◆ DIRECTIONS: Your response should contain each line of the data that includes "bowl".

◆ SOURCE MATERIAL:
•••••

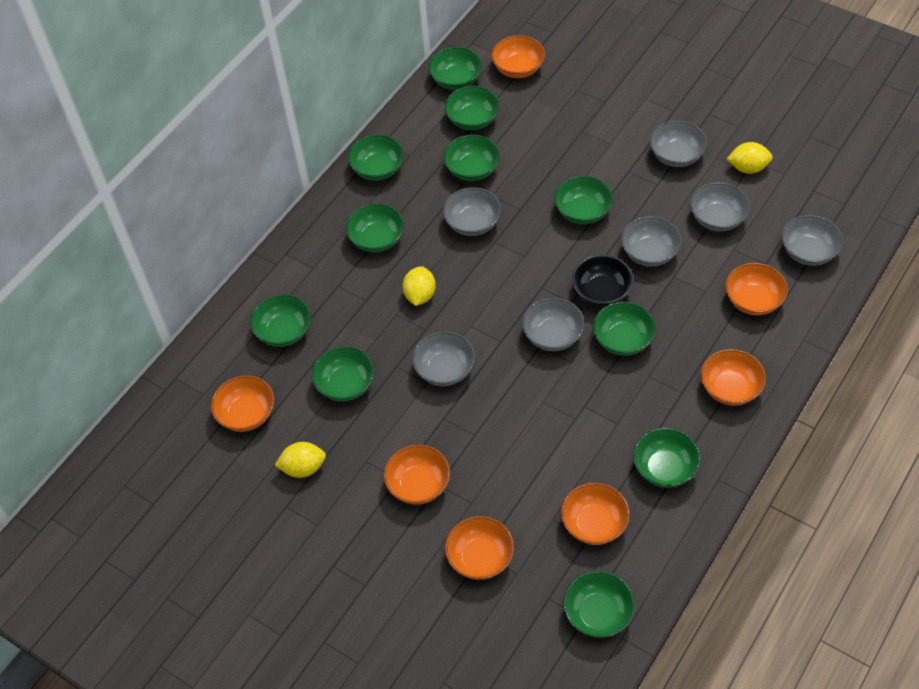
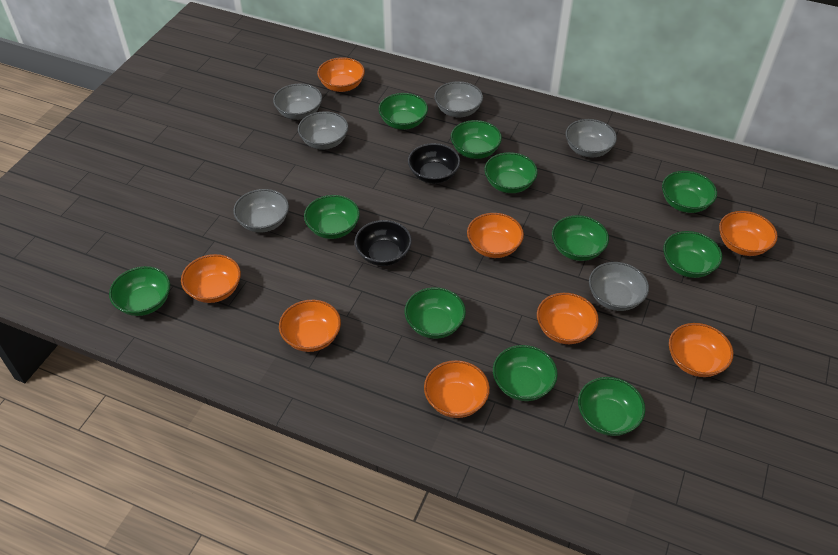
black bowl: 1 -> 2
grey bowl: 7 -> 6
orange bowl: 7 -> 8
yellow lemon: 3 -> 0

•••••

◆ SOLUTION TO THIS PROBLEM:
black bowl: 1 -> 2
grey bowl: 7 -> 6
orange bowl: 7 -> 8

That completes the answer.